YOUR OBJECTIVE.
Turn each line of the rows below into one item of a numbered list, and leave out the blank lines.

Start of PROVIDED INFORMATION

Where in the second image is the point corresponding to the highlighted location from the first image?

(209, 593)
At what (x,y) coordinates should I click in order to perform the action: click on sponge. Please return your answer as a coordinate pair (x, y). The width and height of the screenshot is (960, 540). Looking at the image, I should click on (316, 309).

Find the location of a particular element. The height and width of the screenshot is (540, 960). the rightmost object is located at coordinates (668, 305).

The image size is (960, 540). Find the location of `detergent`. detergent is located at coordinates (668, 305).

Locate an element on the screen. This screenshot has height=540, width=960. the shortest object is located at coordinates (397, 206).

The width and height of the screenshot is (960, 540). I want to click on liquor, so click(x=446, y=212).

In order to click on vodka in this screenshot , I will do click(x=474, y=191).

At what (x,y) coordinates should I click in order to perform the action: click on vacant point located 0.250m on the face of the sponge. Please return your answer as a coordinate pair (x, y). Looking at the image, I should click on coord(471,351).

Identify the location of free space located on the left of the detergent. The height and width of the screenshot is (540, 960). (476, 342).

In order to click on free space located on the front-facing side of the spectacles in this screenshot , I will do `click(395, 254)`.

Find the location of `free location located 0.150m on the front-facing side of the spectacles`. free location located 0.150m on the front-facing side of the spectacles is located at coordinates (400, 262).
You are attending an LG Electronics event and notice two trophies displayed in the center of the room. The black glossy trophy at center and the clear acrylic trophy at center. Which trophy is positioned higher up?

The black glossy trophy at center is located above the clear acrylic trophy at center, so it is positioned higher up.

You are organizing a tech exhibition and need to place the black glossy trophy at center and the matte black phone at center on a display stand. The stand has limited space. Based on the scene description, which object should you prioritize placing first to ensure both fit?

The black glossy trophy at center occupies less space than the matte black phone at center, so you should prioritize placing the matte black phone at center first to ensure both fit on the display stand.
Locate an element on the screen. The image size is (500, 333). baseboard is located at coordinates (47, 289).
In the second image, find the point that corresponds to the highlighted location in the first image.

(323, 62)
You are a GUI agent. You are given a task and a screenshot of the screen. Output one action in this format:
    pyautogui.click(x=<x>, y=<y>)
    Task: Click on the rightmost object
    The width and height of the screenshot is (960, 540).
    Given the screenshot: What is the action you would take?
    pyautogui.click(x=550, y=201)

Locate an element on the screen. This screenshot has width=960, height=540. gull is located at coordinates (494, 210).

End of PROVIDED INFORMATION

WORKED ANSWER.
1. Where in the second image is the point corresponding to the highlighted location from the first image?
2. (209, 593)
3. At what (x,y) coordinates should I click in order to perform the action: click on sponge. Please return your answer as a coordinate pair (x, y). The width and height of the screenshot is (960, 540). Looking at the image, I should click on (316, 309).
4. Find the location of a particular element. The height and width of the screenshot is (540, 960). the rightmost object is located at coordinates (668, 305).
5. The image size is (960, 540). Find the location of `detergent`. detergent is located at coordinates (668, 305).
6. Locate an element on the screen. This screenshot has height=540, width=960. the shortest object is located at coordinates (397, 206).
7. The width and height of the screenshot is (960, 540). I want to click on liquor, so click(x=446, y=212).
8. In order to click on vodka in this screenshot , I will do click(x=474, y=191).
9. At what (x,y) coordinates should I click in order to perform the action: click on vacant point located 0.250m on the face of the sponge. Please return your answer as a coordinate pair (x, y). Looking at the image, I should click on coord(471,351).
10. Identify the location of free space located on the left of the detergent. The height and width of the screenshot is (540, 960). (476, 342).
11. In order to click on free space located on the front-facing side of the spectacles in this screenshot , I will do `click(395, 254)`.
12. Find the location of `free location located 0.150m on the front-facing side of the spectacles`. free location located 0.150m on the front-facing side of the spectacles is located at coordinates (400, 262).
13. You are attending an LG Electronics event and notice two trophies displayed in the center of the room. The black glossy trophy at center and the clear acrylic trophy at center. Which trophy is positioned higher up?
14. The black glossy trophy at center is located above the clear acrylic trophy at center, so it is positioned higher up.
15. You are organizing a tech exhibition and need to place the black glossy trophy at center and the matte black phone at center on a display stand. The stand has limited space. Based on the scene description, which object should you prioritize placing first to ensure both fit?
16. The black glossy trophy at center occupies less space than the matte black phone at center, so you should prioritize placing the matte black phone at center first to ensure both fit on the display stand.
17. Locate an element on the screen. The image size is (500, 333). baseboard is located at coordinates (47, 289).
18. In the second image, find the point that corresponds to the highlighted location in the first image.
19. (323, 62)
20. You are a GUI agent. You are given a task and a screenshot of the screen. Output one action in this format:
21.     pyautogui.click(x=<x>, y=<y>)
22.     Task: Click on the rightmost object
23.     The width and height of the screenshot is (960, 540).
24.     Given the screenshot: What is the action you would take?
25.     pyautogui.click(x=550, y=201)
26. Locate an element on the screen. This screenshot has width=960, height=540. gull is located at coordinates (494, 210).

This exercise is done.